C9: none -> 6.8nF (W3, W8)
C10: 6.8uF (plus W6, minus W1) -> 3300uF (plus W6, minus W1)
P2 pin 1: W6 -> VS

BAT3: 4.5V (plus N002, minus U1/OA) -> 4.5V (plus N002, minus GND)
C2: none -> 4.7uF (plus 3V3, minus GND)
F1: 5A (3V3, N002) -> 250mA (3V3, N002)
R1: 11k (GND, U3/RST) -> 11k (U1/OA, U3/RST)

...

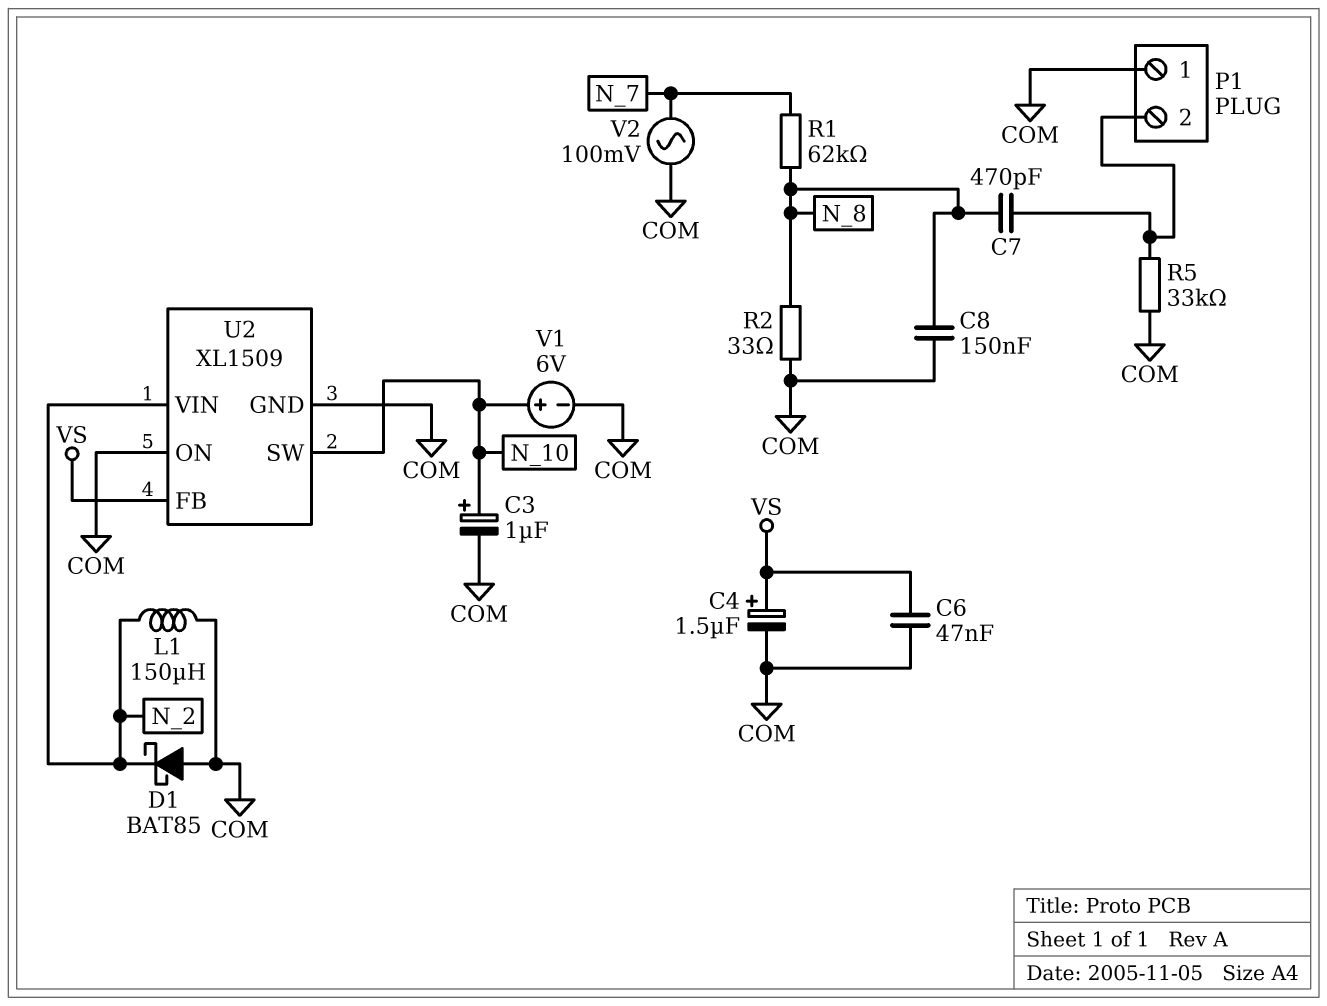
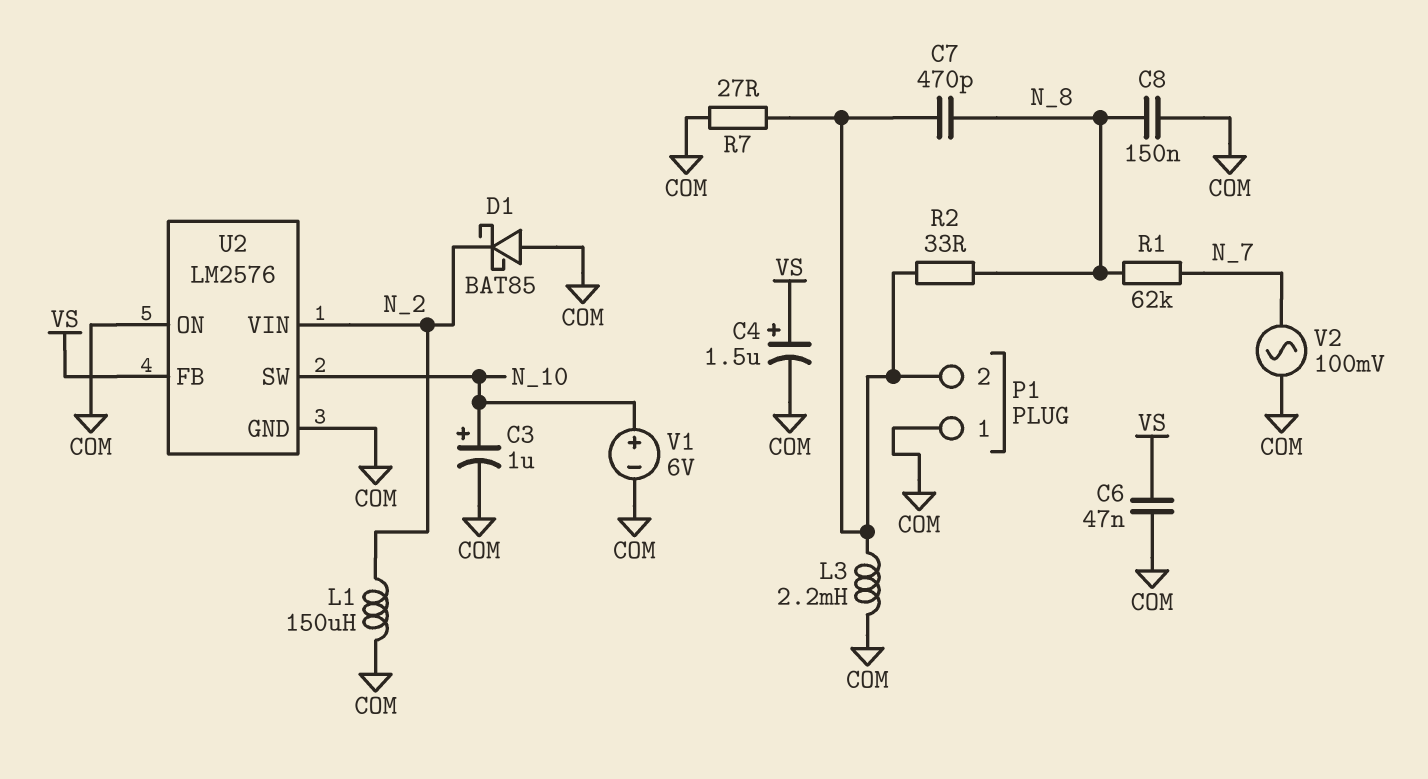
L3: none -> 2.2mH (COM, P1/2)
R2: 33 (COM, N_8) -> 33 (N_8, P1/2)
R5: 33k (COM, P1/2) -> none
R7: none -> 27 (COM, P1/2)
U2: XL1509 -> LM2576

* * *

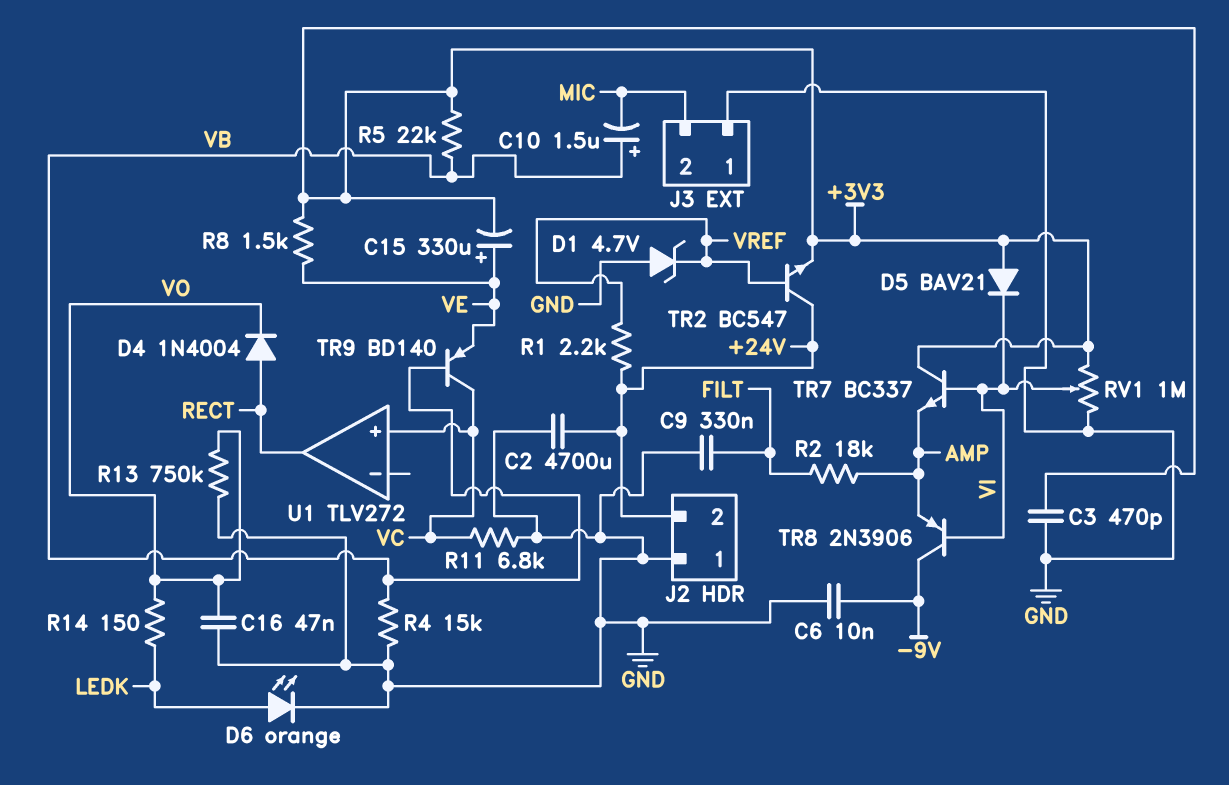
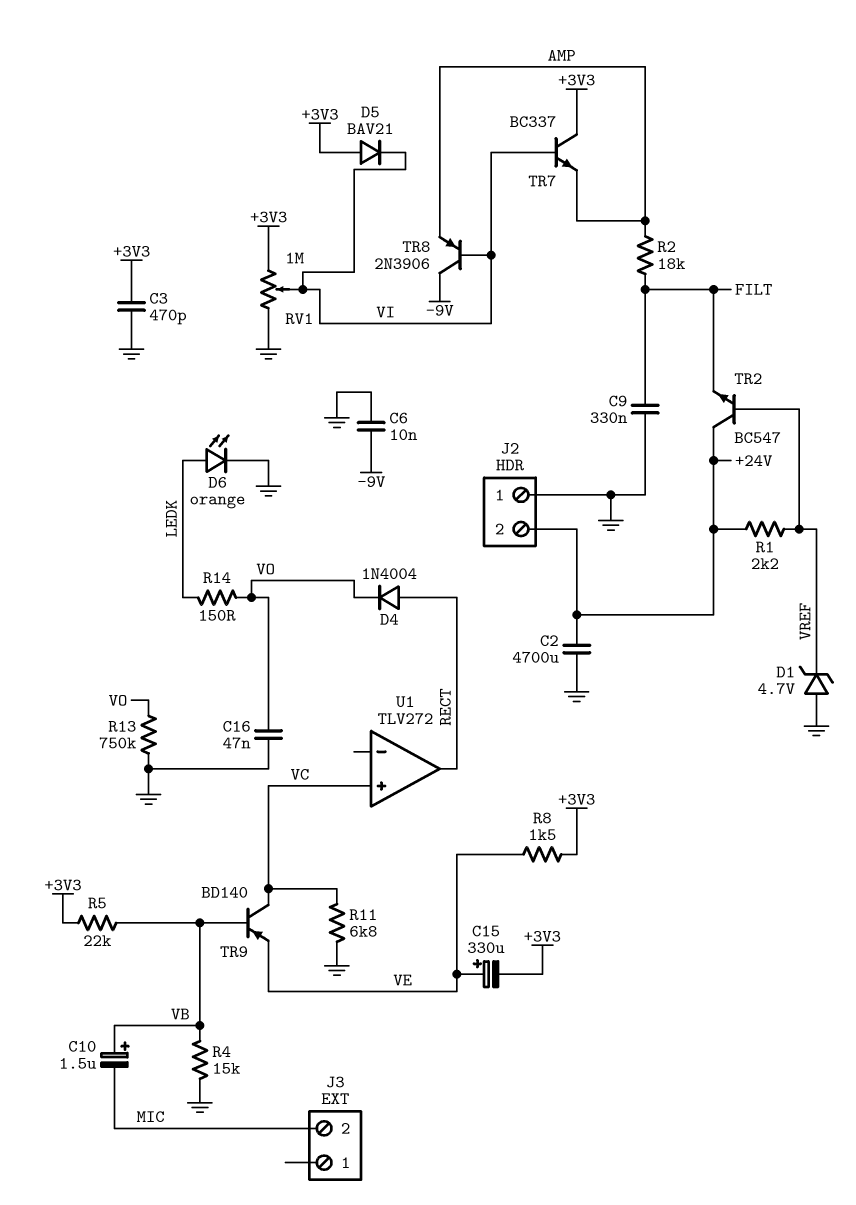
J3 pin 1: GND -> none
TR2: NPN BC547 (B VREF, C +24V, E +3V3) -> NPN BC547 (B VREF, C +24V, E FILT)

Aim of the exercise: Write down, word for word, the lines above from the one containing "P2 pin 1: W6 -> VS" through the one containing "R1: 11k (GND, U3/RST) -> 11k (U1/OA, U3/RST)", both ends included.

Task result:
P2 pin 1: W6 -> VS

BAT3: 4.5V (plus N002, minus U1/OA) -> 4.5V (plus N002, minus GND)
C2: none -> 4.7uF (plus 3V3, minus GND)
F1: 5A (3V3, N002) -> 250mA (3V3, N002)
R1: 11k (GND, U3/RST) -> 11k (U1/OA, U3/RST)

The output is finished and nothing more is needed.